- **Task prompt**:
Write out every line exactly, from the first line of the records below through the line that contains "none -> pink fork [443,180,535,208]".

**** Data in this exercise

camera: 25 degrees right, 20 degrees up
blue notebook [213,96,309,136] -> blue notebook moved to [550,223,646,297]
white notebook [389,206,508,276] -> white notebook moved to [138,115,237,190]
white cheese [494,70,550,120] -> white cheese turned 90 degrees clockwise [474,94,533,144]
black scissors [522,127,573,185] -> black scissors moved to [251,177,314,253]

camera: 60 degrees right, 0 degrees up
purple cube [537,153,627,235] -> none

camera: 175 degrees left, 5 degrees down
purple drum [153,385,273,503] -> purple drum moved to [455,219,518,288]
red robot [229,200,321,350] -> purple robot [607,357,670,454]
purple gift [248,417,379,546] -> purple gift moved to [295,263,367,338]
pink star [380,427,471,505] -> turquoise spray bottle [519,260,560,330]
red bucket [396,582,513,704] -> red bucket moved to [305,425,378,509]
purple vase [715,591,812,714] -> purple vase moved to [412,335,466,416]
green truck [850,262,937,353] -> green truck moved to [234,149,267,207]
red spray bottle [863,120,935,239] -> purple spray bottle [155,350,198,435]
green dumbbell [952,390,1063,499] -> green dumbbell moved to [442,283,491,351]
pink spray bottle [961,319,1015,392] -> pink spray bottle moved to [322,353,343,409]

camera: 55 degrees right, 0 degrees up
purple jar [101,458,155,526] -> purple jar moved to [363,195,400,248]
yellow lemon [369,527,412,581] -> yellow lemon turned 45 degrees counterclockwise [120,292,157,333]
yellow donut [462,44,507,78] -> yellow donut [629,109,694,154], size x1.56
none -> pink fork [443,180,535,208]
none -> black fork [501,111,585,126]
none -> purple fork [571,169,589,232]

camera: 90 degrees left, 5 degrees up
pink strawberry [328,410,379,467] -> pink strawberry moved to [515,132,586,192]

********

- **Answer area**:
camera: 25 degrees right, 20 degrees up
blue notebook [213,96,309,136] -> blue notebook moved to [550,223,646,297]
white notebook [389,206,508,276] -> white notebook moved to [138,115,237,190]
white cheese [494,70,550,120] -> white cheese turned 90 degrees clockwise [474,94,533,144]
black scissors [522,127,573,185] -> black scissors moved to [251,177,314,253]

camera: 60 degrees right, 0 degrees up
purple cube [537,153,627,235] -> none

camera: 175 degrees left, 5 degrees down
purple drum [153,385,273,503] -> purple drum moved to [455,219,518,288]
red robot [229,200,321,350] -> purple robot [607,357,670,454]
purple gift [248,417,379,546] -> purple gift moved to [295,263,367,338]
pink star [380,427,471,505] -> turquoise spray bottle [519,260,560,330]
red bucket [396,582,513,704] -> red bucket moved to [305,425,378,509]
purple vase [715,591,812,714] -> purple vase moved to [412,335,466,416]
green truck [850,262,937,353] -> green truck moved to [234,149,267,207]
red spray bottle [863,120,935,239] -> purple spray bottle [155,350,198,435]
green dumbbell [952,390,1063,499] -> green dumbbell moved to [442,283,491,351]
pink spray bottle [961,319,1015,392] -> pink spray bottle moved to [322,353,343,409]

camera: 55 degrees right, 0 degrees up
purple jar [101,458,155,526] -> purple jar moved to [363,195,400,248]
yellow lemon [369,527,412,581] -> yellow lemon turned 45 degrees counterclockwise [120,292,157,333]
yellow donut [462,44,507,78] -> yellow donut [629,109,694,154], size x1.56
none -> pink fork [443,180,535,208]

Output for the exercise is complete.